WHAT NEEDS TO BE DONE
Transcribe each record exactly; skip any picture.

Start of Block

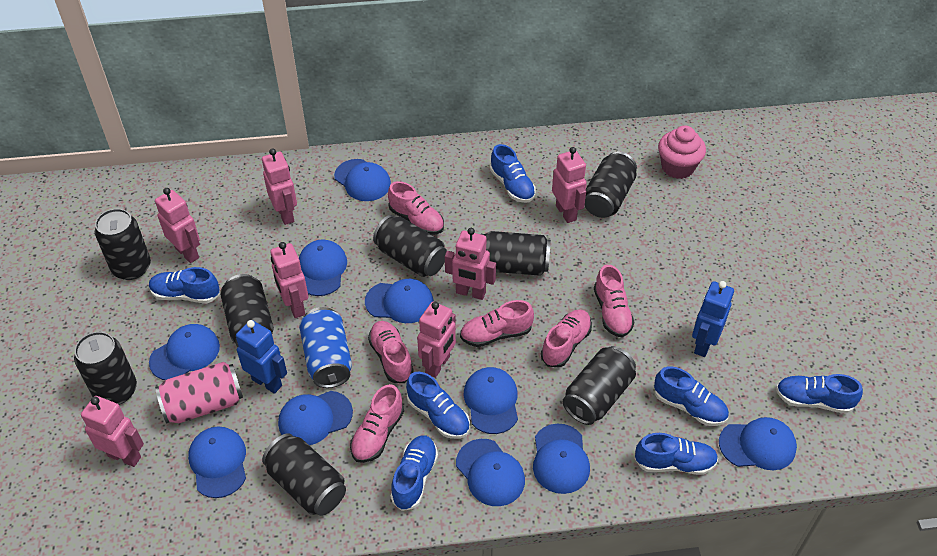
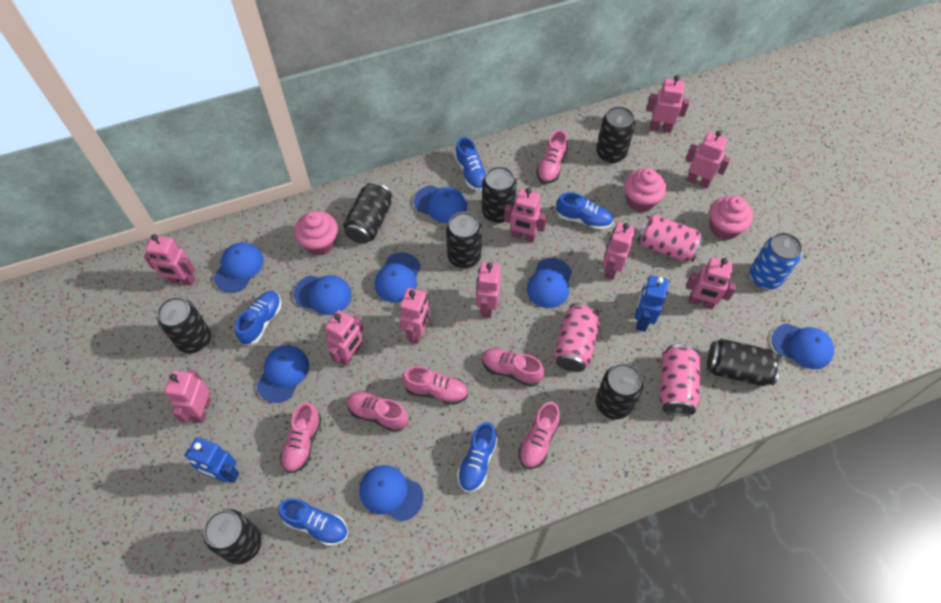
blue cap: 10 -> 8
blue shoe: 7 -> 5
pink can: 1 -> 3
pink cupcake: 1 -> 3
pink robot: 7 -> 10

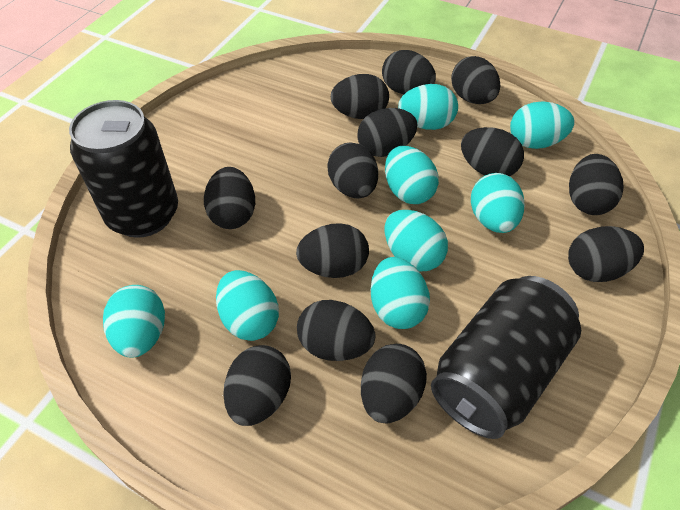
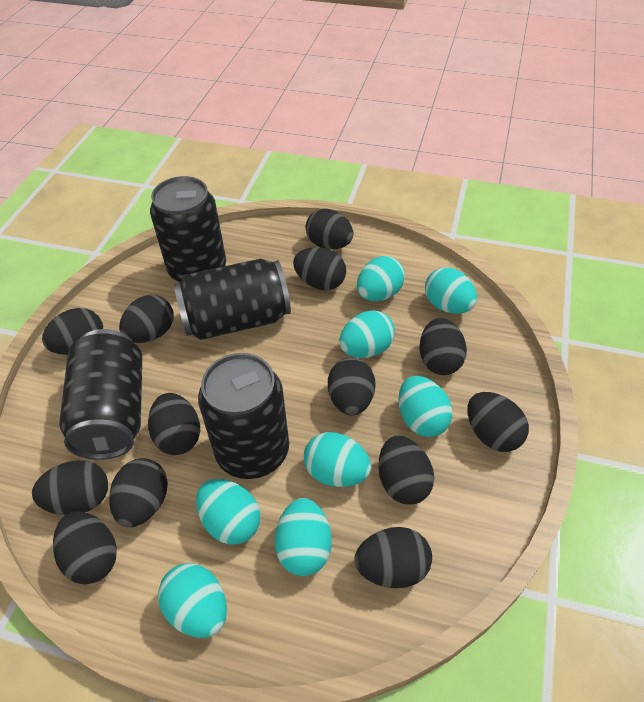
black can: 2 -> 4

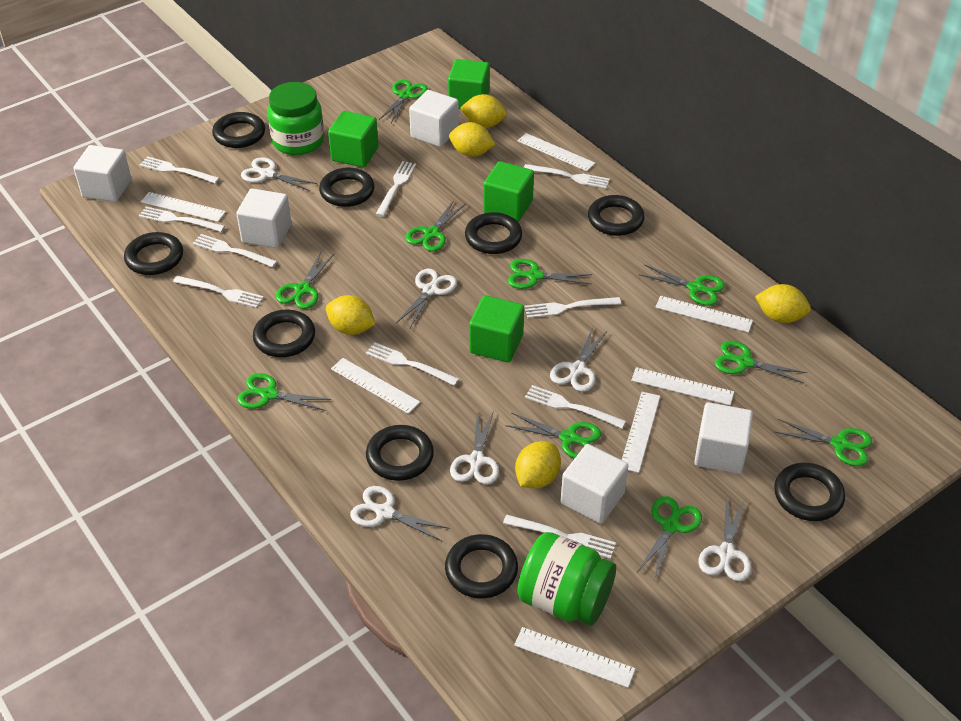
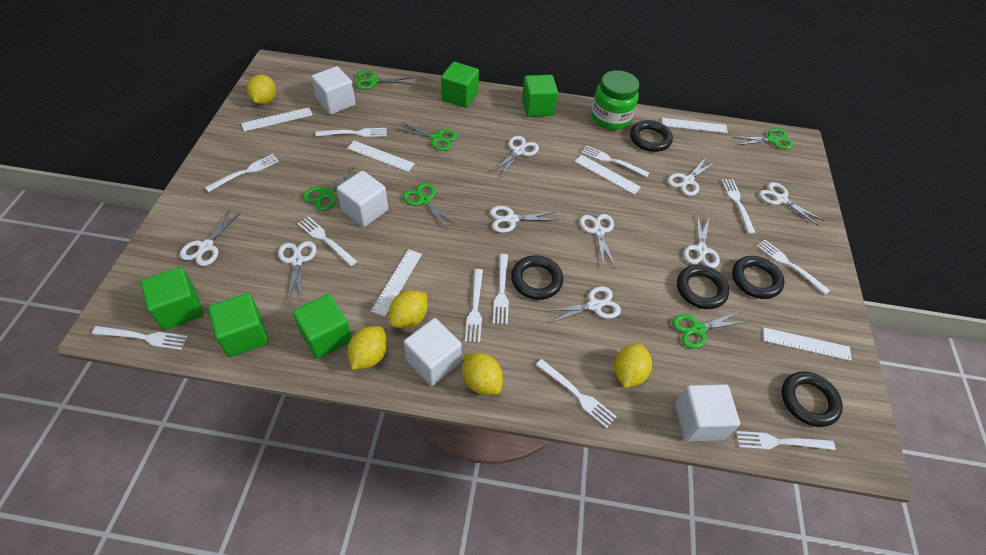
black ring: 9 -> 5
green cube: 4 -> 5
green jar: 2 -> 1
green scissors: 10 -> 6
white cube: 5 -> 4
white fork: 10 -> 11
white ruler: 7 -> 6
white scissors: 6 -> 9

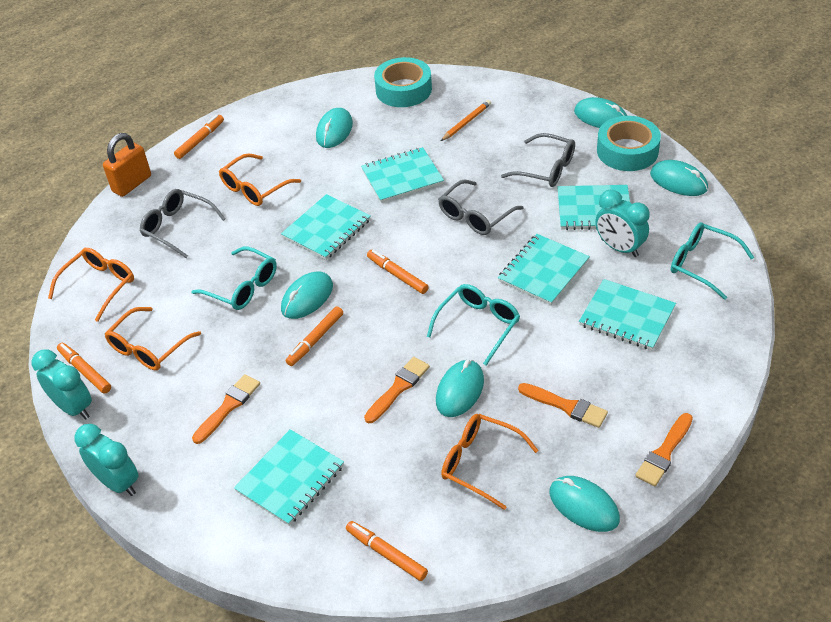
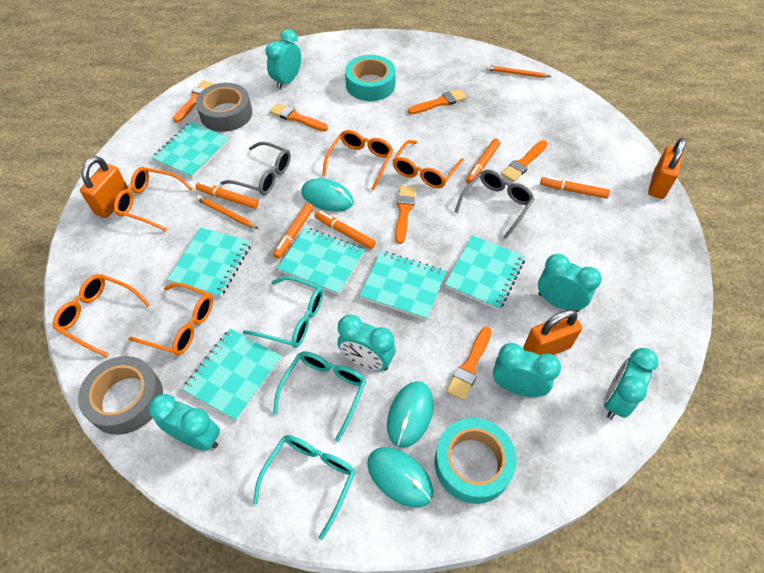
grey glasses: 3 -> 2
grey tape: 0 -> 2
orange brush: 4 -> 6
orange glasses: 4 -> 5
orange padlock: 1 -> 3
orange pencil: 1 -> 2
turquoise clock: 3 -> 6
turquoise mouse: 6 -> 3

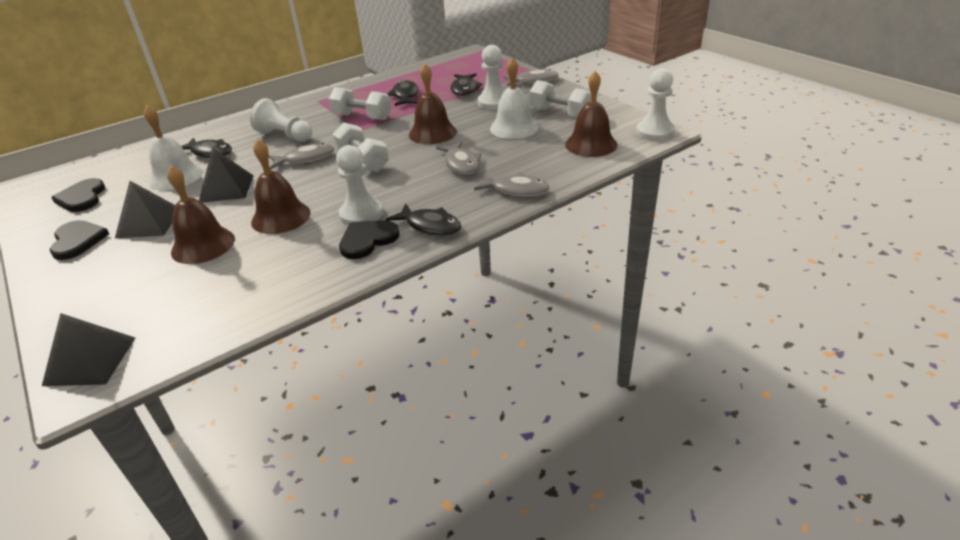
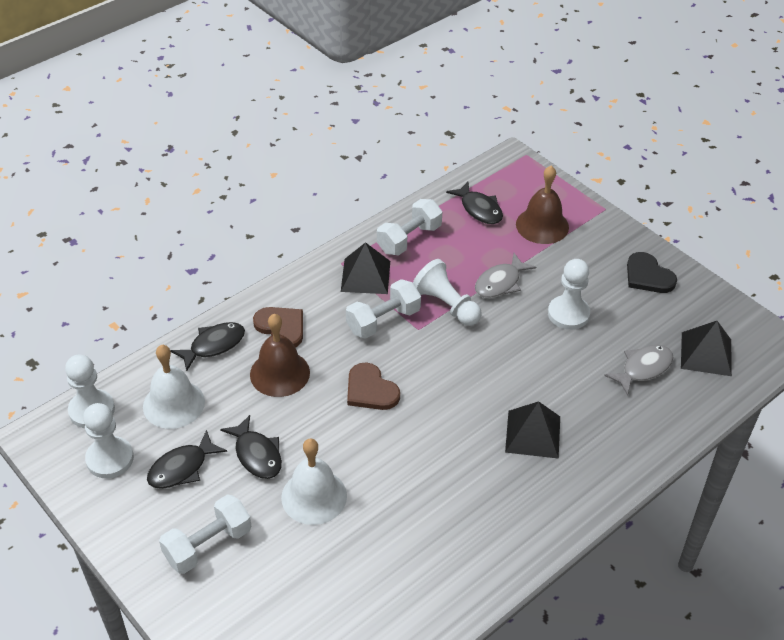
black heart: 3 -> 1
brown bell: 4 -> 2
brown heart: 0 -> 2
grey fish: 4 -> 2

End of Block

RESULT
blue cap: 10 -> 8
blue shoe: 7 -> 5
pink can: 1 -> 3
pink cupcake: 1 -> 3
pink robot: 7 -> 10

black can: 2 -> 4

black ring: 9 -> 5
green cube: 4 -> 5
green jar: 2 -> 1
green scissors: 10 -> 6
white cube: 5 -> 4
white fork: 10 -> 11
white ruler: 7 -> 6
white scissors: 6 -> 9

grey glasses: 3 -> 2
grey tape: 0 -> 2
orange brush: 4 -> 6
orange glasses: 4 -> 5
orange padlock: 1 -> 3
orange pencil: 1 -> 2
turquoise clock: 3 -> 6
turquoise mouse: 6 -> 3

black heart: 3 -> 1
brown bell: 4 -> 2
brown heart: 0 -> 2
grey fish: 4 -> 2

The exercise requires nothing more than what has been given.